• _What the task asks_: After locating the line with "blue brick G5:H6", retype it and every later line exactly, stopping at the end of the records.

• _Raw data_:
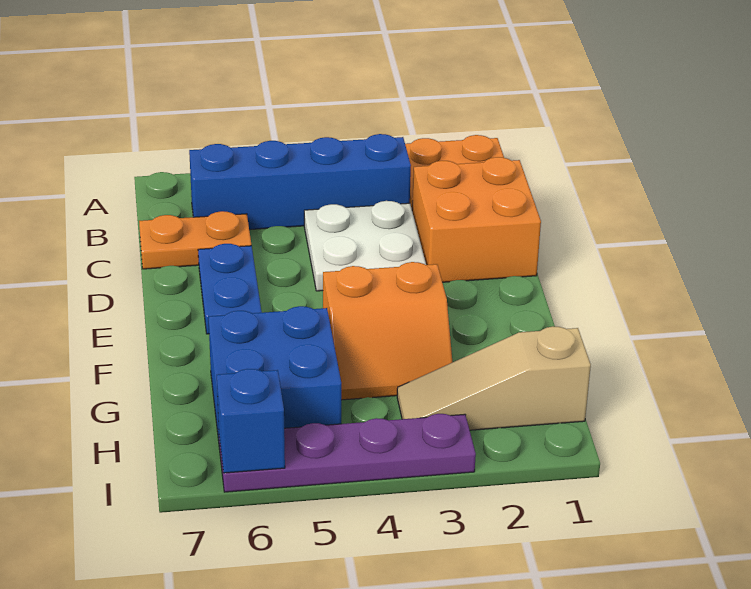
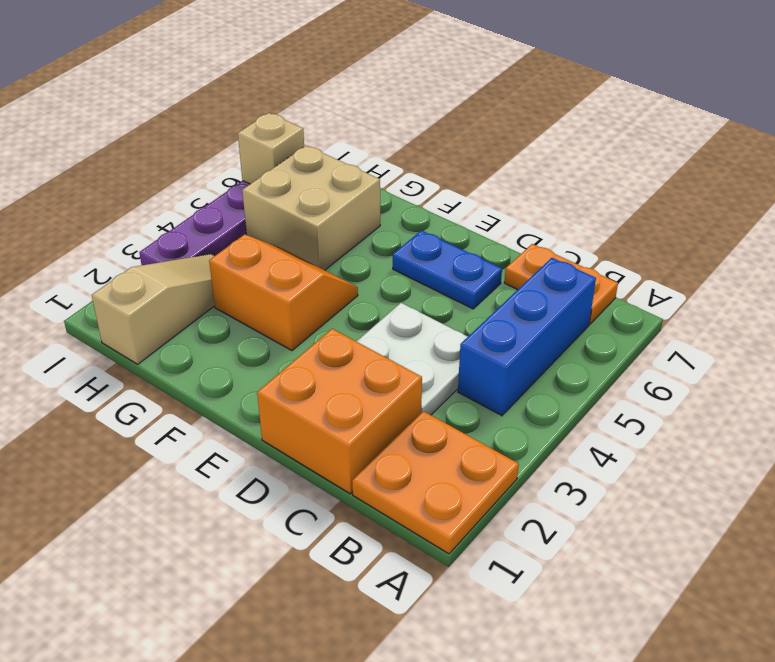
blue brick B3:B6 level 1 -> blue brick B4:B6 level 1
orange plate C6:C7 level 1 -> orange plate B7:C7 level 1
orange slope F3:G4 level 1 top F -> orange slope F3:G4 level 1 top 3
blue brick G5:H6 level 1 -> tan brick G5:H6 level 1
blue brick I6 level 2 -> tan brick I6 level 2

• _Problem solution_:
blue brick G5:H6 level 1 -> tan brick G5:H6 level 1
blue brick I6 level 2 -> tan brick I6 level 2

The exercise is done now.